**LISTED ENTRIES**
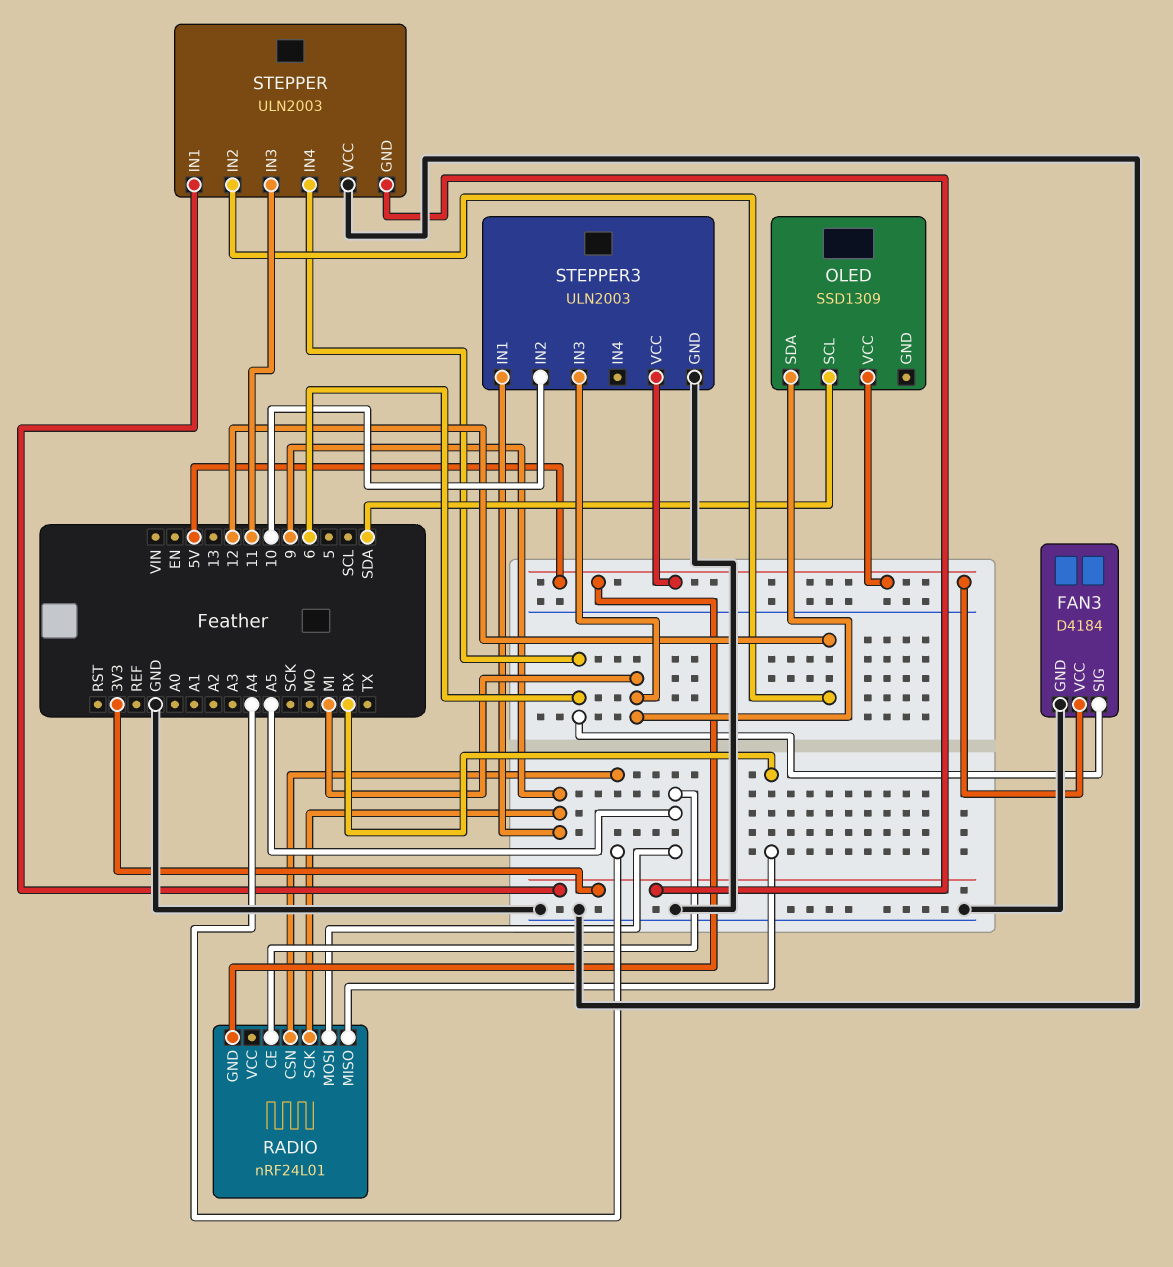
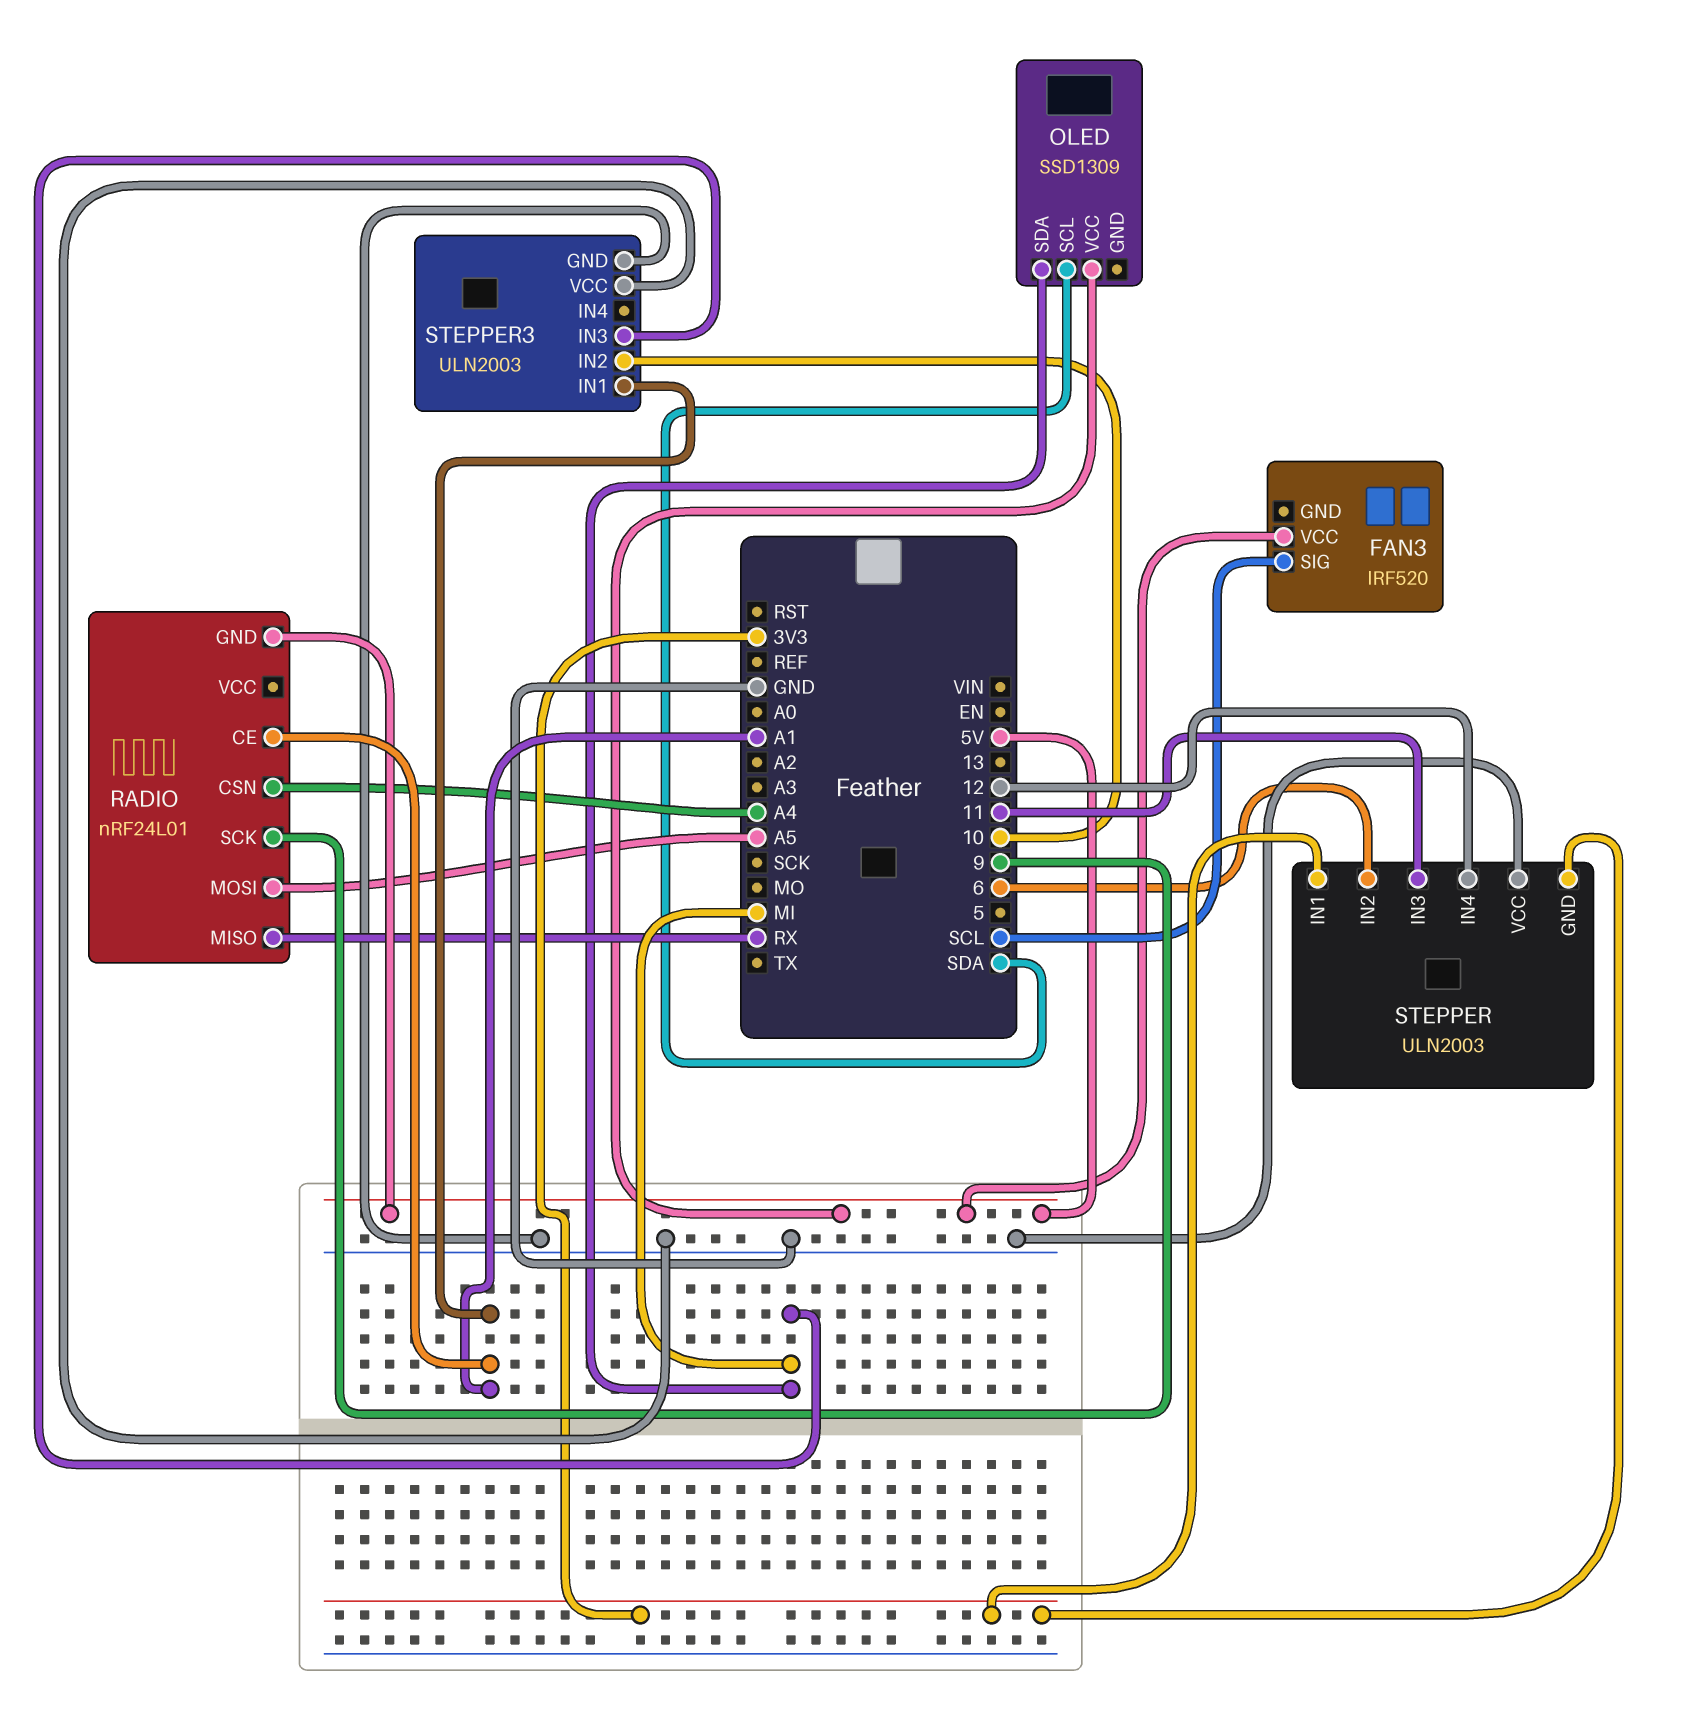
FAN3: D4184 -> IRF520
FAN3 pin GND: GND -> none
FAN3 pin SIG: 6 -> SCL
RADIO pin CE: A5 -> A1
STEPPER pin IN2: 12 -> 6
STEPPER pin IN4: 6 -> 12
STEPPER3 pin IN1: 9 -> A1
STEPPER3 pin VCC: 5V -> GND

...

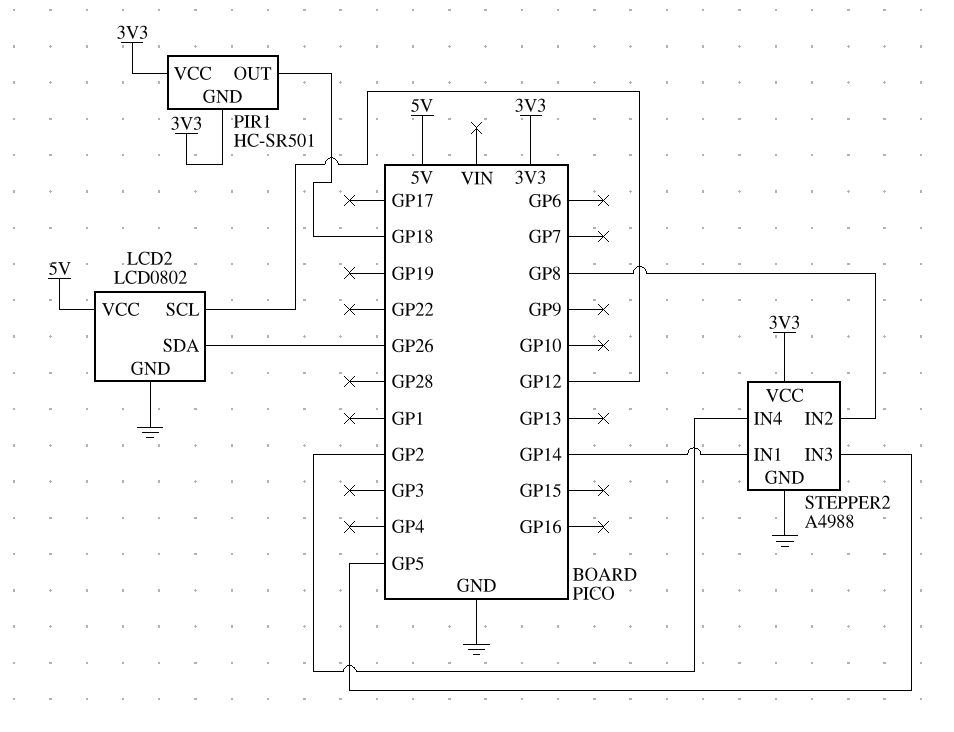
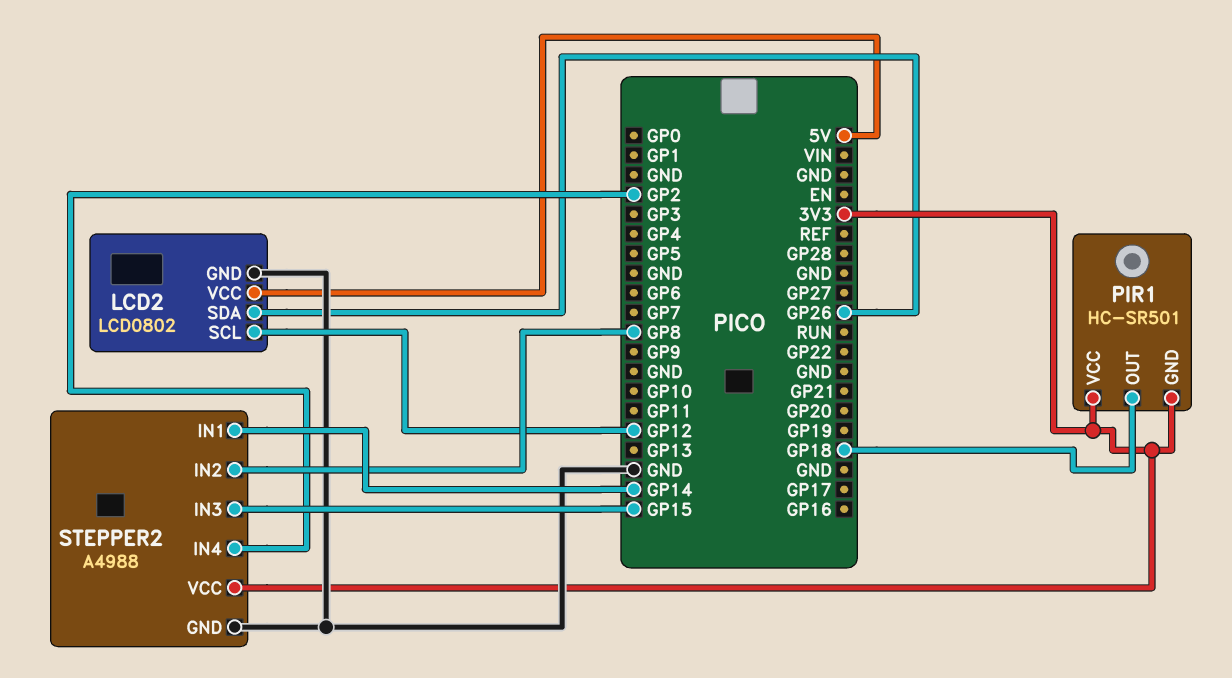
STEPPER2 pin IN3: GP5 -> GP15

**WHAT NEEDS TO BE DONE**
Considering only the material above, set down every line from the one with "FAN3 pin SIG: 6 -> SCL" to the one with "STEPPER3 pin VCC: 5V -> GND", inclusive, exactly as written.

**EXERCISE OUTPUT**
FAN3 pin SIG: 6 -> SCL
RADIO pin CE: A5 -> A1
STEPPER pin IN2: 12 -> 6
STEPPER pin IN4: 6 -> 12
STEPPER3 pin IN1: 9 -> A1
STEPPER3 pin VCC: 5V -> GND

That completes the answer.